#### EXERCISE:
Starting at the line that has "(377, 519) = (264, 409): yellow" and stopping after the line that has "(674, 496) = (558, 469): red bowl -> pink pot", reproduce the listing below exactly; omit everything else.
· · · · ·
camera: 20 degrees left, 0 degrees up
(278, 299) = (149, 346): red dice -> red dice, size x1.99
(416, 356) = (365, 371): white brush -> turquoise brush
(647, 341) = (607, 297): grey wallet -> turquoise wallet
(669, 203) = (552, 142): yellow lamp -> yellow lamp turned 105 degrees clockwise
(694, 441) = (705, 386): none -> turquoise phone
· · · · ·
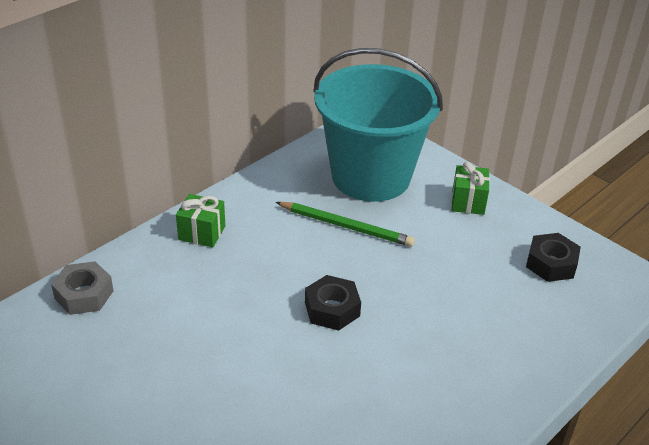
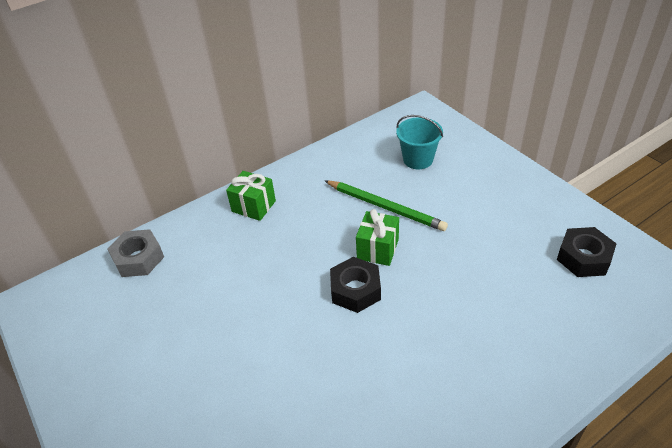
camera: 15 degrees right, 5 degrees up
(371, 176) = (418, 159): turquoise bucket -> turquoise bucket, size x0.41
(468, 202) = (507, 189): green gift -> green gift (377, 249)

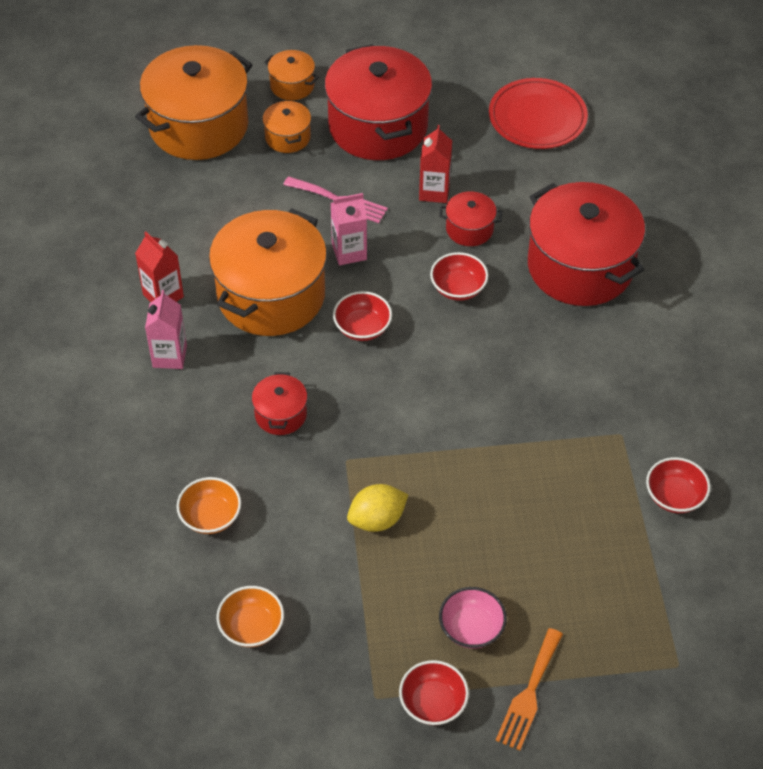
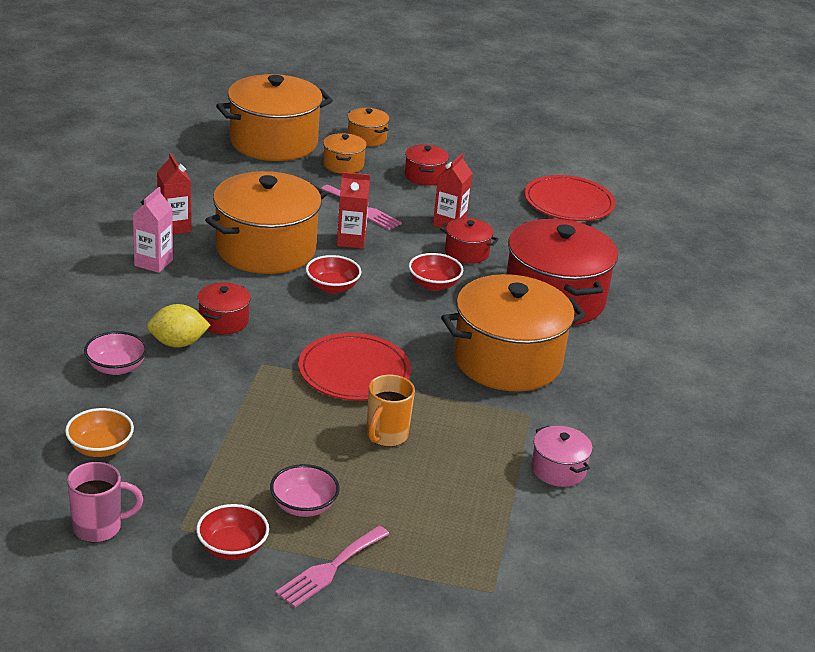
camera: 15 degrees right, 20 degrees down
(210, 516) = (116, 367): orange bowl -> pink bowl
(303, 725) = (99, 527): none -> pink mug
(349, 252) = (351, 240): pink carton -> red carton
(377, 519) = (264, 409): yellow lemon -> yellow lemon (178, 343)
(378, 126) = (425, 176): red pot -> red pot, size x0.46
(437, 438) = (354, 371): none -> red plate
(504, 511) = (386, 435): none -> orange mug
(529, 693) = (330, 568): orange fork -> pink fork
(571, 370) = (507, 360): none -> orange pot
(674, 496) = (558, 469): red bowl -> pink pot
· · · · ·
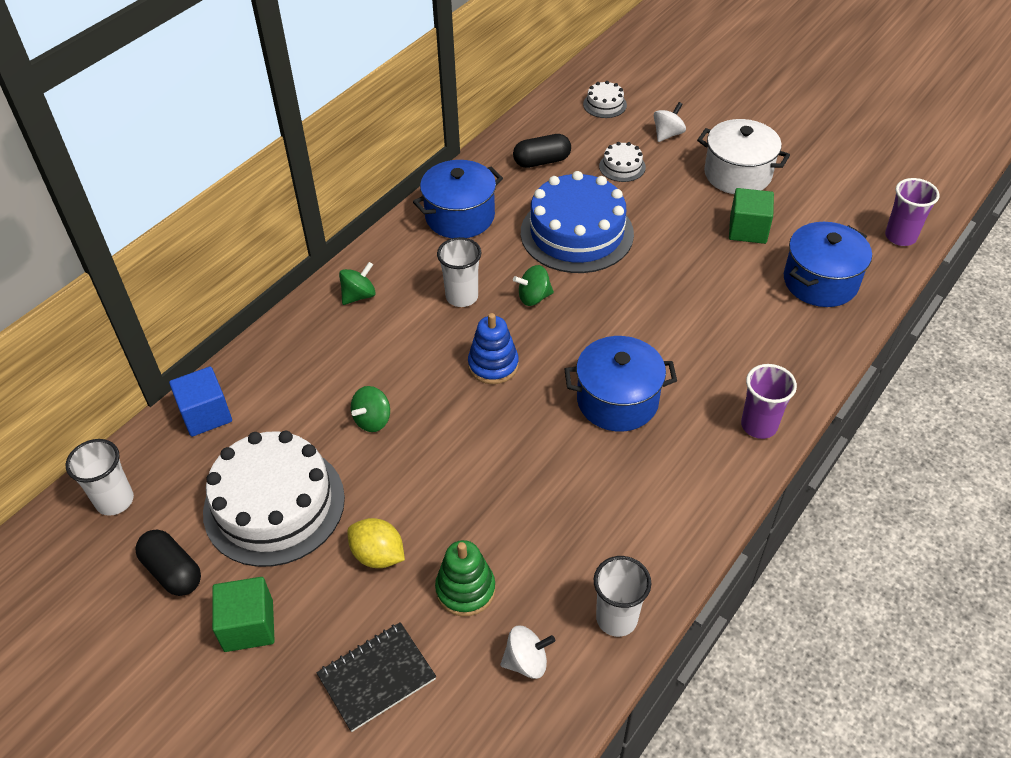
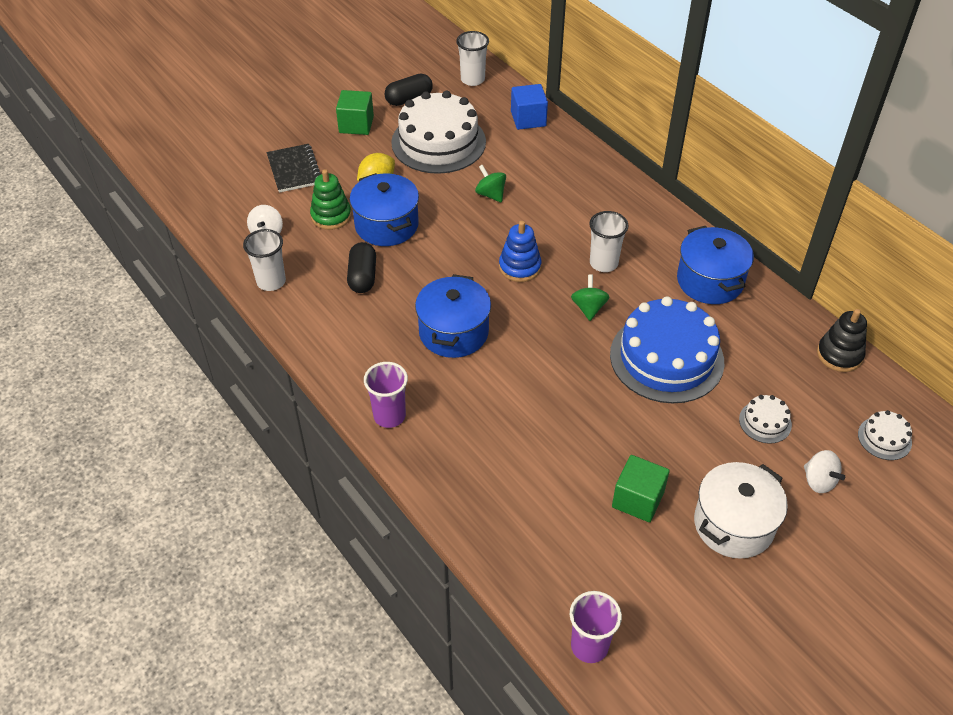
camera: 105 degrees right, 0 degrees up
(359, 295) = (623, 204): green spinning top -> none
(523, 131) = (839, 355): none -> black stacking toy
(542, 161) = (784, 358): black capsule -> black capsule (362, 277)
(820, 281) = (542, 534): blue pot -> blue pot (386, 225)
· · · · ·
#### YOUR SOLUTION:
(377, 519) = (264, 409): yellow lemon -> yellow lemon (178, 343)
(378, 126) = (425, 176): red pot -> red pot, size x0.46
(437, 438) = (354, 371): none -> red plate
(504, 511) = (386, 435): none -> orange mug
(529, 693) = (330, 568): orange fork -> pink fork
(571, 370) = (507, 360): none -> orange pot
(674, 496) = (558, 469): red bowl -> pink pot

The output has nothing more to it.